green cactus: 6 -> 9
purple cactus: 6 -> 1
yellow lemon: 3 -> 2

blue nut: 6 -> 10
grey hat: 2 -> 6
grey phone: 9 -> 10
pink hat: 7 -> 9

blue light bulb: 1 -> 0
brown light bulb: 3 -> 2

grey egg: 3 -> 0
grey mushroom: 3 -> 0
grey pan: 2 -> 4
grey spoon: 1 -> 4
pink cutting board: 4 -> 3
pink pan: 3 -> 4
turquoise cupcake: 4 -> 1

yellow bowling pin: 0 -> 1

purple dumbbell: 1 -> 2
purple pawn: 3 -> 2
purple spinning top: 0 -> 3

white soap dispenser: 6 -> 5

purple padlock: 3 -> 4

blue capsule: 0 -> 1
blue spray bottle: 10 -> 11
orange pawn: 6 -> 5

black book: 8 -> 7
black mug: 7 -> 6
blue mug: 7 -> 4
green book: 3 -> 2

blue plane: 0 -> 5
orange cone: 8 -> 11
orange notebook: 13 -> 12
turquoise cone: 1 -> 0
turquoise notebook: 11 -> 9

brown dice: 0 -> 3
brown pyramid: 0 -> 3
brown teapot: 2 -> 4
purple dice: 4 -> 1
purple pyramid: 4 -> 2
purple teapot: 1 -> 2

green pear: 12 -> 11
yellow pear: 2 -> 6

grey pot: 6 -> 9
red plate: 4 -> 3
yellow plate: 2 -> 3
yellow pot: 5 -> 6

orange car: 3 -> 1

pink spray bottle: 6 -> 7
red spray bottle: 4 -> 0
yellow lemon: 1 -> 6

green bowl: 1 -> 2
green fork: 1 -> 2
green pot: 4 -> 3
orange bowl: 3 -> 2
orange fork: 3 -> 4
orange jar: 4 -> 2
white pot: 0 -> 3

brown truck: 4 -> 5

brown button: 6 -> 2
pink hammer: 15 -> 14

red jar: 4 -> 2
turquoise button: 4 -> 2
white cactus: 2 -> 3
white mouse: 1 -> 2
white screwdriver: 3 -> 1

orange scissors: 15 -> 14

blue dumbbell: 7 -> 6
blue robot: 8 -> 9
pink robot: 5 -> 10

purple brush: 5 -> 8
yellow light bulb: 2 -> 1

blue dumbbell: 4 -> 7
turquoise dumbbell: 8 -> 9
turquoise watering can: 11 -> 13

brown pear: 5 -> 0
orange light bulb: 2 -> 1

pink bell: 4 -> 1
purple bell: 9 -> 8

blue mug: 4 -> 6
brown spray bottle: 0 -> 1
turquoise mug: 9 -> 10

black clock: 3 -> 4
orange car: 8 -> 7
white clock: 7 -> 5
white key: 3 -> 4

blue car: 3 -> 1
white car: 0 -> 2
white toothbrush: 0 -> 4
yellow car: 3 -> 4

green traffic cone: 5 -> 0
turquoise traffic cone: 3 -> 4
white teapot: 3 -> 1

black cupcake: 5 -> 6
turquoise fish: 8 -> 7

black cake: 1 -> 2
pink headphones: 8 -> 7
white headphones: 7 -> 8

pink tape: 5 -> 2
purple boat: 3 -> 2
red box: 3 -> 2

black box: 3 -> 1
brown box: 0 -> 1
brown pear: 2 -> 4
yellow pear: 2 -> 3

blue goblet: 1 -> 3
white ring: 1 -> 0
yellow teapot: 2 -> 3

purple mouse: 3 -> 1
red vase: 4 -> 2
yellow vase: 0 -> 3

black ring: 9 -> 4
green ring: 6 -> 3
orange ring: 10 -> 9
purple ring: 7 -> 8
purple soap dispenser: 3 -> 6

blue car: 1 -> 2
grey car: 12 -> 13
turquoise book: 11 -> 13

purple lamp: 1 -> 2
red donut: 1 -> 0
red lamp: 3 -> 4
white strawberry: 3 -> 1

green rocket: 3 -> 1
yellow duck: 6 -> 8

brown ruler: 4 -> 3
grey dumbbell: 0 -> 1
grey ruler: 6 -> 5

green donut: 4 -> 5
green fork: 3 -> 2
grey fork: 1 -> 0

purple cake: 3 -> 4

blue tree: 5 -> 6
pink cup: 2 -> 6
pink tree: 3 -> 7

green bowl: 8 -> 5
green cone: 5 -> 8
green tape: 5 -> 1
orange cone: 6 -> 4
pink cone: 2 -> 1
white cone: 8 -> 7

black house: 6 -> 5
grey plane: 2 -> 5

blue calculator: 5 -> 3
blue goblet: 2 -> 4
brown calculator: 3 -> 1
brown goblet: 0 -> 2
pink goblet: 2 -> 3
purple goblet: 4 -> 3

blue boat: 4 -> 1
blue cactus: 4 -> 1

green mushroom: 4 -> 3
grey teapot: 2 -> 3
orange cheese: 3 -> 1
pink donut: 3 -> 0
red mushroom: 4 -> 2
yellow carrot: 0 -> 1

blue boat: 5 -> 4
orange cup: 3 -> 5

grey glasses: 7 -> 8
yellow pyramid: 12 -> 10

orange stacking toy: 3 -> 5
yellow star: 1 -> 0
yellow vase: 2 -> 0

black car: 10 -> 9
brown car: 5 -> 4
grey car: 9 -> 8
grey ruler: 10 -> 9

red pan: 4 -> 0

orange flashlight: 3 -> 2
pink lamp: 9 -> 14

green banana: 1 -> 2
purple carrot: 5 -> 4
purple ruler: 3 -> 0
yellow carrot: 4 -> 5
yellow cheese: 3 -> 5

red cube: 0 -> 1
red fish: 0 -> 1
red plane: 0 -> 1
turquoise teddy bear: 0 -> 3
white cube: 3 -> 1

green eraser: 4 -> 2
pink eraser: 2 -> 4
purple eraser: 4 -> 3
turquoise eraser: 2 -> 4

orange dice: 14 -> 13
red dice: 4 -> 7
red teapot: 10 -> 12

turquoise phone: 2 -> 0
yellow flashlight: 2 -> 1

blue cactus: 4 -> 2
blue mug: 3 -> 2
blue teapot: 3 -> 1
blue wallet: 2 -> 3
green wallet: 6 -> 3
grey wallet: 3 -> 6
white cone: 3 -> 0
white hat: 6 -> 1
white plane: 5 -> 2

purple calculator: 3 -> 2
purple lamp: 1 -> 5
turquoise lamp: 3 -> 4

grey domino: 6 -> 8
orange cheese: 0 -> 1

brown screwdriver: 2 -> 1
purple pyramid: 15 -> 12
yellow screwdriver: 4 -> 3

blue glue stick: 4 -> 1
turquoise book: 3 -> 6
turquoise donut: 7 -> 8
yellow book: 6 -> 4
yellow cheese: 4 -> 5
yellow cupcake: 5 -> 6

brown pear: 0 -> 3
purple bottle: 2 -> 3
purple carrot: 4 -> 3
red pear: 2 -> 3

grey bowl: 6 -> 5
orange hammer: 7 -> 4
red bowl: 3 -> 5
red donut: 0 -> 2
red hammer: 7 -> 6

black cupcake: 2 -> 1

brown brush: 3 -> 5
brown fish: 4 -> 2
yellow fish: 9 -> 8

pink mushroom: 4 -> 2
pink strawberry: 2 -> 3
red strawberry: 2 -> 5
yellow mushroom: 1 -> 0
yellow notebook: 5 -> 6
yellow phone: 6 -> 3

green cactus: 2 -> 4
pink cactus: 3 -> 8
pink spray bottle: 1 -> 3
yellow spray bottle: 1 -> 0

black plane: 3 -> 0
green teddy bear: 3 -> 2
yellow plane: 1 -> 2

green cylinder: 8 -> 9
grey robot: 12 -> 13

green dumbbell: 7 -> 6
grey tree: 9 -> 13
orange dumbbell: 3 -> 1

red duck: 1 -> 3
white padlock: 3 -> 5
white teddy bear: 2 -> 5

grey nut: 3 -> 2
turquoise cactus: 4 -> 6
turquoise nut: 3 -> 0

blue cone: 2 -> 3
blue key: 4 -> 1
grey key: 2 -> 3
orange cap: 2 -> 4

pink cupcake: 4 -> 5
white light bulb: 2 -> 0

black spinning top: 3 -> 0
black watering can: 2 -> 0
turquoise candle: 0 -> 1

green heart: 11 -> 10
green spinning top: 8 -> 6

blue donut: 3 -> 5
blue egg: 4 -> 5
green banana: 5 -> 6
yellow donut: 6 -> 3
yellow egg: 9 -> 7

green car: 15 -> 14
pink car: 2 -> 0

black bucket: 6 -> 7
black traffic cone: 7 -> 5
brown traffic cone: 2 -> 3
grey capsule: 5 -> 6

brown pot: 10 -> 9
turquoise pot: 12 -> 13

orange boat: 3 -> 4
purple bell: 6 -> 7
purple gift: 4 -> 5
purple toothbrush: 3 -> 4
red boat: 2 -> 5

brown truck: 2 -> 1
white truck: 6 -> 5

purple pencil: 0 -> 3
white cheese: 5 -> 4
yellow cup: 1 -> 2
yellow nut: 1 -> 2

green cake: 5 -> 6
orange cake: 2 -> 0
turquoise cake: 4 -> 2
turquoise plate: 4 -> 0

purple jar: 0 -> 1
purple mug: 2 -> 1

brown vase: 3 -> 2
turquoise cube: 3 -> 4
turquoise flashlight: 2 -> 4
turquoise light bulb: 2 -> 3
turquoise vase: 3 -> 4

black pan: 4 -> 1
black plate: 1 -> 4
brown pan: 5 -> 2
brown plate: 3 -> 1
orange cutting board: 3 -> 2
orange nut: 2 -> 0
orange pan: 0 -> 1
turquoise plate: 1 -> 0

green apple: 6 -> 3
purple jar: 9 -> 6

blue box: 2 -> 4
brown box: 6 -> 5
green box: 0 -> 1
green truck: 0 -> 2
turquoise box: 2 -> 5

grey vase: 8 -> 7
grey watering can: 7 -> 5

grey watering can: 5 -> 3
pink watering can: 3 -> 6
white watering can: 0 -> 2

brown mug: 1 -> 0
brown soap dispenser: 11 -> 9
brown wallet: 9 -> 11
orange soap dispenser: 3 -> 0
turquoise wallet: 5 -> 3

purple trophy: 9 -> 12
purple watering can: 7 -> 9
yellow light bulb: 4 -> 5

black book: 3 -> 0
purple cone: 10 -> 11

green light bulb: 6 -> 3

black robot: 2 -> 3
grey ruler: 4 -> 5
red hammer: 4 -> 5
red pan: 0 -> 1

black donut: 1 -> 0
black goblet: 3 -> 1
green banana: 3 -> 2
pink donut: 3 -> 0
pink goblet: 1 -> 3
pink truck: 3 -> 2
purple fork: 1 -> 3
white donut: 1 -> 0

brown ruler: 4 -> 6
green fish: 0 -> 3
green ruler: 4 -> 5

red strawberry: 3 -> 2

YOUR OBJECTIVE: From the records above, extract exactly and only the lines that begin at the line with "orange soap dispenser: 3 -> 0" and stop after the line with "pink truck: 3 -> 2".

REPLY TO THE EXERCISE:
orange soap dispenser: 3 -> 0
turquoise wallet: 5 -> 3

purple trophy: 9 -> 12
purple watering can: 7 -> 9
yellow light bulb: 4 -> 5

black book: 3 -> 0
purple cone: 10 -> 11

green light bulb: 6 -> 3

black robot: 2 -> 3
grey ruler: 4 -> 5
red hammer: 4 -> 5
red pan: 0 -> 1

black donut: 1 -> 0
black goblet: 3 -> 1
green banana: 3 -> 2
pink donut: 3 -> 0
pink goblet: 1 -> 3
pink truck: 3 -> 2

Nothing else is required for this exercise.